[Collected data entries]
▼▼▼

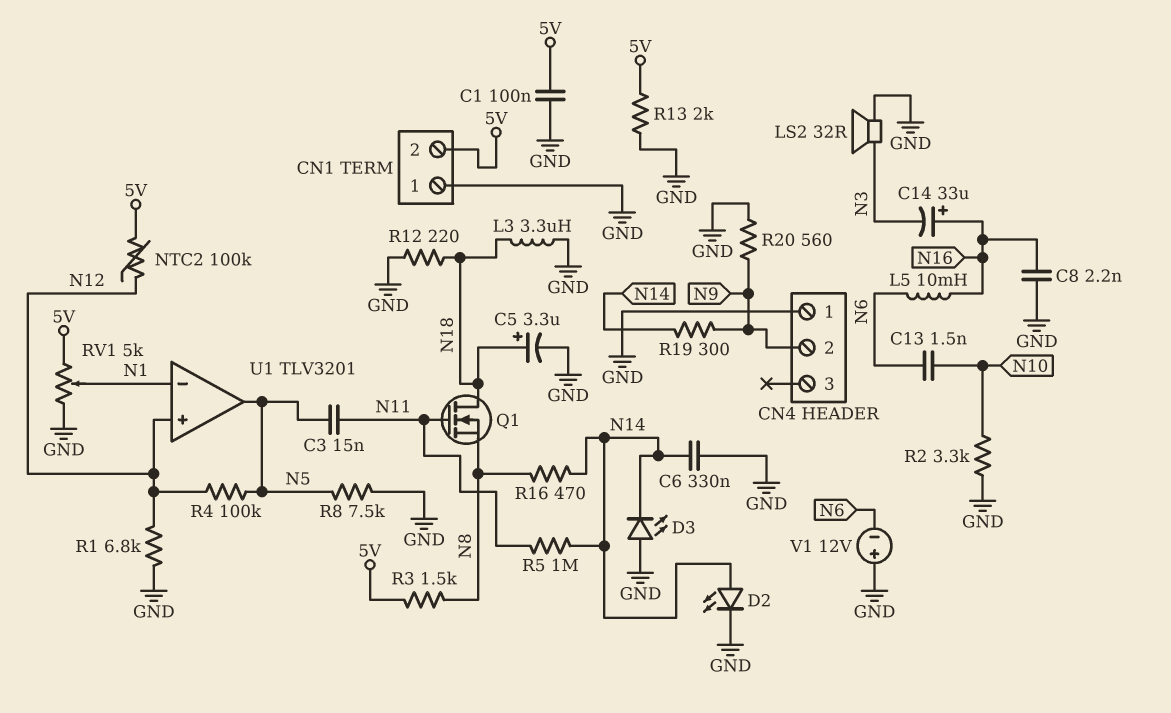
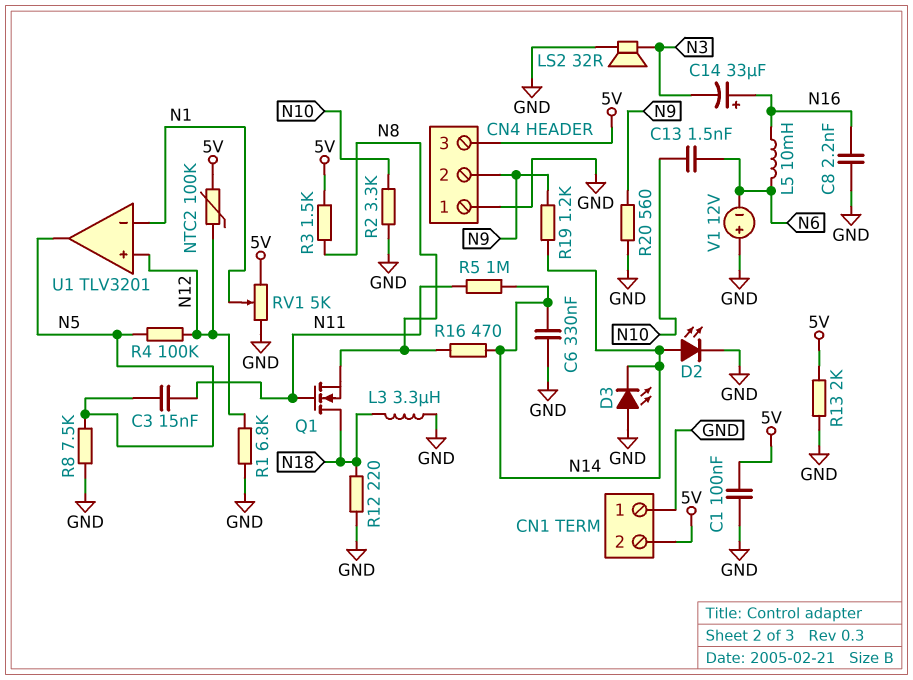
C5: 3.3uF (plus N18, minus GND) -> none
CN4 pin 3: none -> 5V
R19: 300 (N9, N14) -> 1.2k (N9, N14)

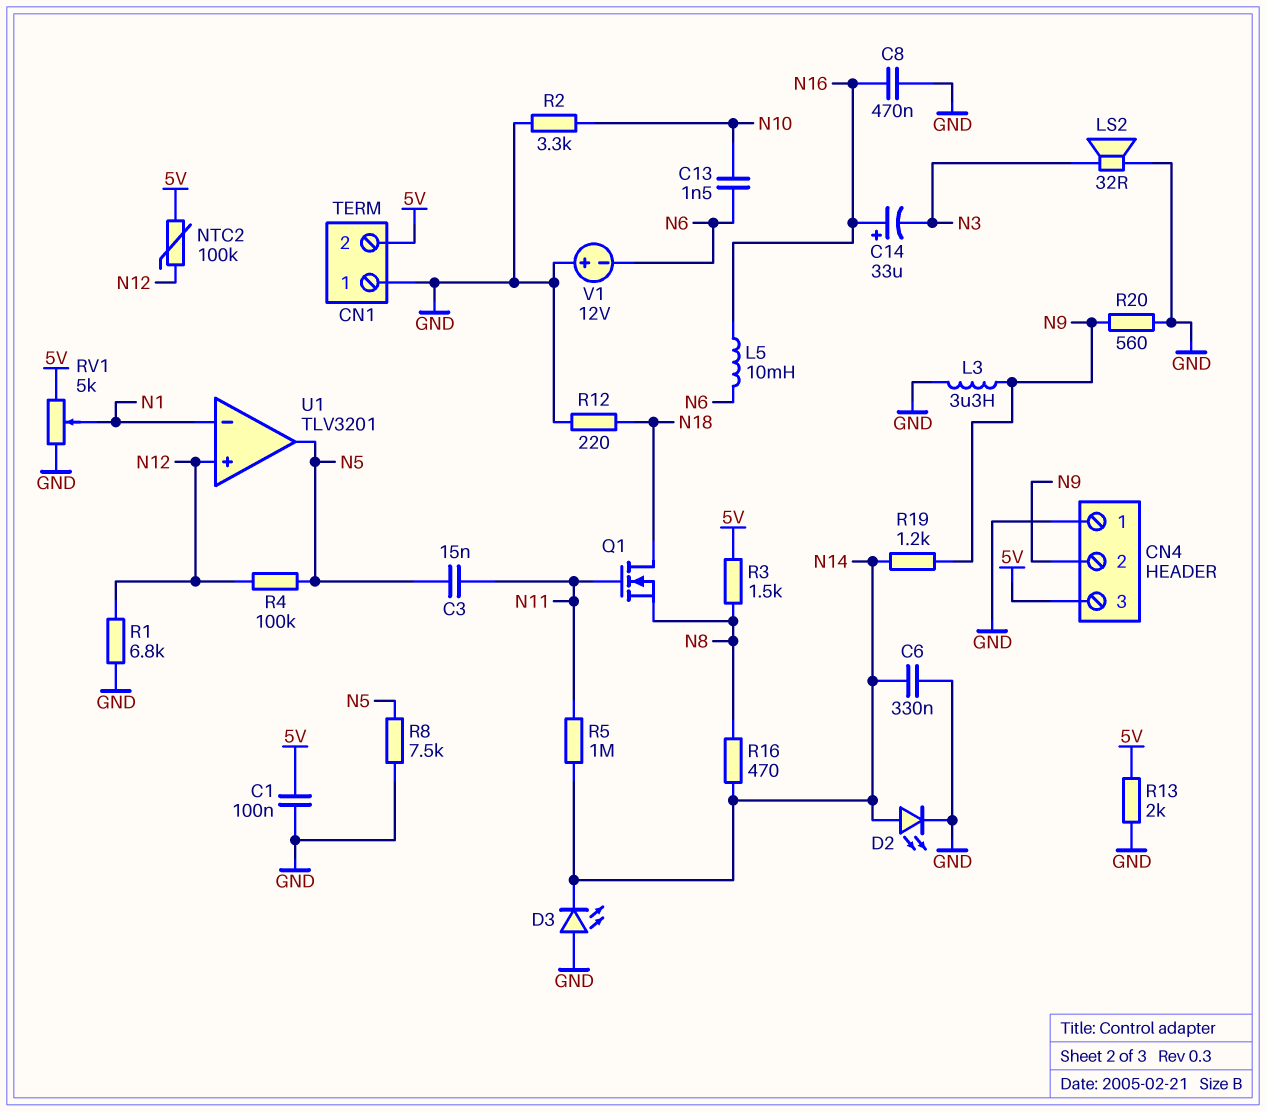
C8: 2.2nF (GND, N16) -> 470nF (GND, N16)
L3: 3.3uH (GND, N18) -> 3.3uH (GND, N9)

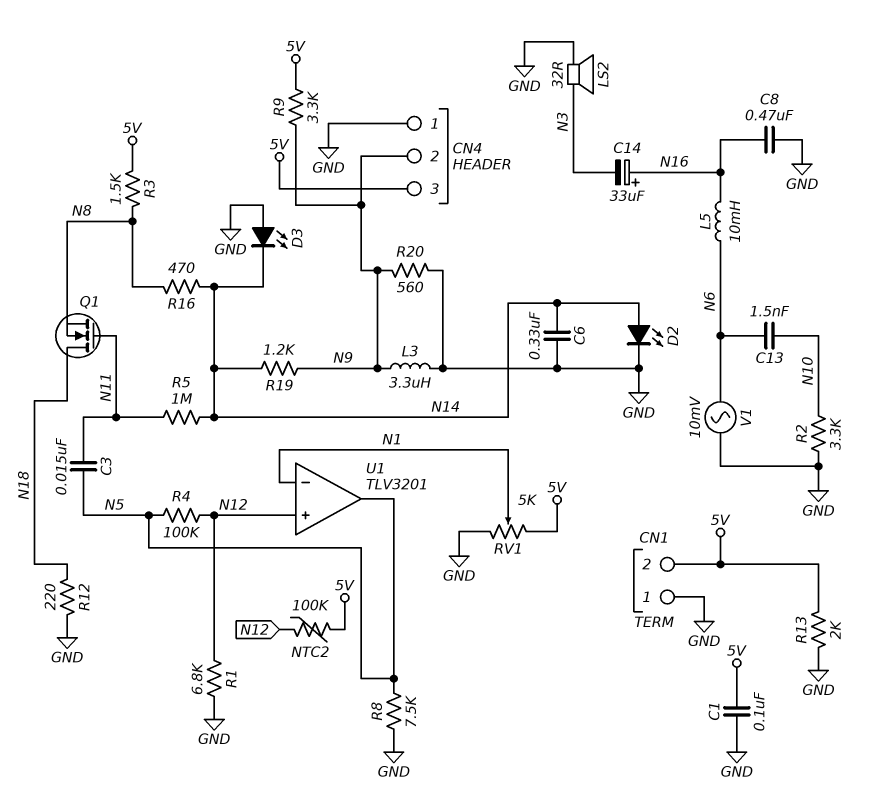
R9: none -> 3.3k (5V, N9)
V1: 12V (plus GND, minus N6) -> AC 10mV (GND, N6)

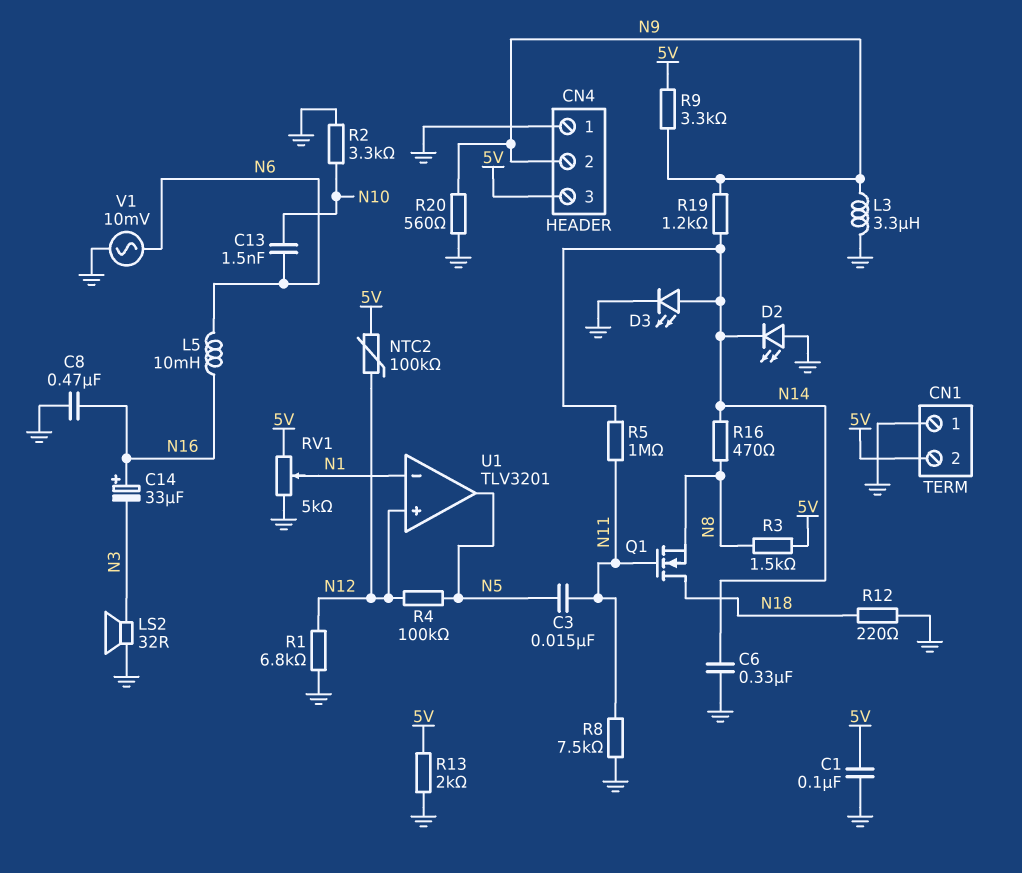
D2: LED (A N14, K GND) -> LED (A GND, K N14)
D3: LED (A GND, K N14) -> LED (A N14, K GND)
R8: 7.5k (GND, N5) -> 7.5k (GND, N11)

▲▲▲

From the line that includes "L3: 3.3uH (GND, N18) -> 3.3uH (GND, N9)" on down to the last line of the entries above, set down each line exactly, leaving out the pictures.

▶ _Output for this exercise_
L3: 3.3uH (GND, N18) -> 3.3uH (GND, N9)

R9: none -> 3.3k (5V, N9)
V1: 12V (plus GND, minus N6) -> AC 10mV (GND, N6)

D2: LED (A N14, K GND) -> LED (A GND, K N14)
D3: LED (A GND, K N14) -> LED (A N14, K GND)
R8: 7.5k (GND, N5) -> 7.5k (GND, N11)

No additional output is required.